** Opening INPUT DATA block **

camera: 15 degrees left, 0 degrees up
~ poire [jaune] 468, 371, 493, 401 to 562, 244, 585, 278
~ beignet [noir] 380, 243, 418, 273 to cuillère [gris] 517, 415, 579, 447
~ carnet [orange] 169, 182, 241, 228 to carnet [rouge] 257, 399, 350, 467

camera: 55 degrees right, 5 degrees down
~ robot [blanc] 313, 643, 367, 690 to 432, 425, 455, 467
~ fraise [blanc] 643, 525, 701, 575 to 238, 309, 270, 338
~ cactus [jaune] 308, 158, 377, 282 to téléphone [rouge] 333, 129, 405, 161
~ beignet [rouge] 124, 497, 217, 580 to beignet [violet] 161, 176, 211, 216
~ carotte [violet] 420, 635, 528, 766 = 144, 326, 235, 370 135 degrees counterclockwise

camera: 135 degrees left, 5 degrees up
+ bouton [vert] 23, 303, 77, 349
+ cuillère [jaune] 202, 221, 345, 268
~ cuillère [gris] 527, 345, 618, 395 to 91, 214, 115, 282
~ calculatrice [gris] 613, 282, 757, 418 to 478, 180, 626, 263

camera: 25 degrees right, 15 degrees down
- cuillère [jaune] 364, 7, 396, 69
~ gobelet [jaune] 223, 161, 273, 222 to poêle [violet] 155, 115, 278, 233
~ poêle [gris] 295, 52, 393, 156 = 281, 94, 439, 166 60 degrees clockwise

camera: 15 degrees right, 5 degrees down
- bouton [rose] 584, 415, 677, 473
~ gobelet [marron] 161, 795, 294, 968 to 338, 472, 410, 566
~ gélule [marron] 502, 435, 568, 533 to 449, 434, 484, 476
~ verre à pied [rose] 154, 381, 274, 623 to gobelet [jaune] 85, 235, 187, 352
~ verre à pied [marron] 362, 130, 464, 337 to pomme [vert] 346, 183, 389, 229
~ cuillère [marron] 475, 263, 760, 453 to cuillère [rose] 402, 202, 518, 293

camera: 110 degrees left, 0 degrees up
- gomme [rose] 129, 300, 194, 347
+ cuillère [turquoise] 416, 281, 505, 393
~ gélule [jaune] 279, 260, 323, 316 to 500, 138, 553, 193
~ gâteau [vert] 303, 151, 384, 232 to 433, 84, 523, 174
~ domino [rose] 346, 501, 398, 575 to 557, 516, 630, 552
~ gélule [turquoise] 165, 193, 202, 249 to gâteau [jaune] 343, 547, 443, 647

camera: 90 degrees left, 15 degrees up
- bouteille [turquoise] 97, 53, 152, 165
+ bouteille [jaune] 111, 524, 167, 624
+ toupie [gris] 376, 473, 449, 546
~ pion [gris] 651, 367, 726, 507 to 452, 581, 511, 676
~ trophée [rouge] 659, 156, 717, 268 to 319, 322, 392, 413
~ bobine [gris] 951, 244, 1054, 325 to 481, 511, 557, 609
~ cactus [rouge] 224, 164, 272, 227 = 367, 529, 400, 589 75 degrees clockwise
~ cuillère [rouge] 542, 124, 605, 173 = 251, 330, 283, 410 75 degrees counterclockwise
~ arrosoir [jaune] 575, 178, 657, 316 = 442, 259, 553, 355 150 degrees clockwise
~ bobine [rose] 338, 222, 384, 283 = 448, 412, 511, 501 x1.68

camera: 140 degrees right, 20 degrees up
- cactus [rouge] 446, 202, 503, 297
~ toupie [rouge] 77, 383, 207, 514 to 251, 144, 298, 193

** Closing INPUT DATA block **

PROBLEM TO WORK ON: Write down, word for word, the lines above from the one containing "129, 405, 161" through the one containing "camera: 110 degrees left, 0 degrees up", both ends included.

TASK RESULT:
~ cactus [jaune] 308, 158, 377, 282 to téléphone [rouge] 333, 129, 405, 161
~ beignet [rouge] 124, 497, 217, 580 to beignet [violet] 161, 176, 211, 216
~ carotte [violet] 420, 635, 528, 766 = 144, 326, 235, 370 135 degrees counterclockwise

camera: 135 degrees left, 5 degrees up
+ bouton [vert] 23, 303, 77, 349
+ cuillère [jaune] 202, 221, 345, 268
~ cuillère [gris] 527, 345, 618, 395 to 91, 214, 115, 282
~ calculatrice [gris] 613, 282, 757, 418 to 478, 180, 626, 263

camera: 25 degrees right, 15 degrees down
- cuillère [jaune] 364, 7, 396, 69
~ gobelet [jaune] 223, 161, 273, 222 to poêle [violet] 155, 115, 278, 233
~ poêle [gris] 295, 52, 393, 156 = 281, 94, 439, 166 60 degrees clockwise

camera: 15 degrees right, 5 degrees down
- bouton [rose] 584, 415, 677, 473
~ gobelet [marron] 161, 795, 294, 968 to 338, 472, 410, 566
~ gélule [marron] 502, 435, 568, 533 to 449, 434, 484, 476
~ verre à pied [rose] 154, 381, 274, 623 to gobelet [jaune] 85, 235, 187, 352
~ verre à pied [marron] 362, 130, 464, 337 to pomme [vert] 346, 183, 389, 229
~ cuillère [marron] 475, 263, 760, 453 to cuillère [rose] 402, 202, 518, 293

camera: 110 degrees left, 0 degrees up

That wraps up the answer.